● **Requirement**
Excluding pictures, retype the line with "gray arrow: (239, 180) -> (221, 110), moved" and each line that follows it to the end of the data below, word for word.

● **Records for processing**
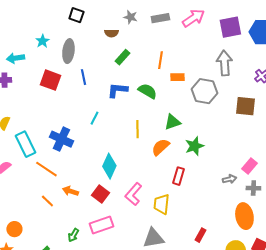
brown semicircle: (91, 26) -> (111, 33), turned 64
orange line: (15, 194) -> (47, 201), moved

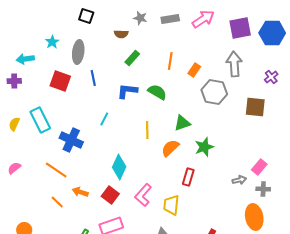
orange rectangle: (177, 77) -> (194, 70), moved, turned -56
cyan rectangle: (25, 144) -> (40, 120), moved

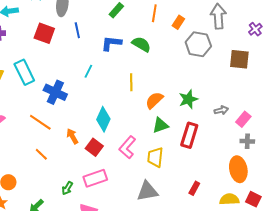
green triangle: (182, 123) -> (160, 125), moved
red rectangle: (188, 177) -> (189, 135), moved, size x1.4
gray arrow: (239, 180) -> (221, 110), moved
orange arrow: (80, 192) -> (72, 136), moved, turned 42

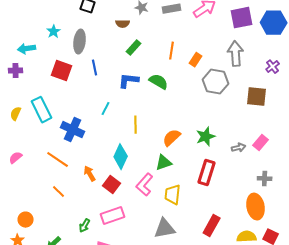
yellow line: (131, 82) -> (136, 125), moved
pink rectangle: (243, 119) -> (261, 143), moved
green triangle: (160, 125) -> (164, 163), moved
red rectangle: (194, 188) -> (212, 226), size x1.5

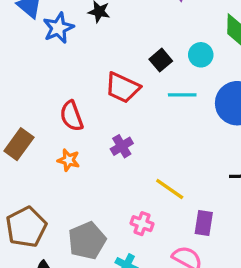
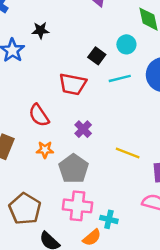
pink cross: (142, 224) -> (77, 206), moved, size x1.6
gray pentagon: (87, 241) -> (74, 169), moved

● **Expected answer**
gray arrow: (239, 180) -> (221, 110), moved
orange arrow: (80, 192) -> (72, 136), moved, turned 42

yellow line: (131, 82) -> (136, 125), moved
pink rectangle: (243, 119) -> (261, 143), moved
green triangle: (160, 125) -> (164, 163), moved
red rectangle: (194, 188) -> (212, 226), size x1.5

pink cross: (142, 224) -> (77, 206), moved, size x1.6
gray pentagon: (87, 241) -> (74, 169), moved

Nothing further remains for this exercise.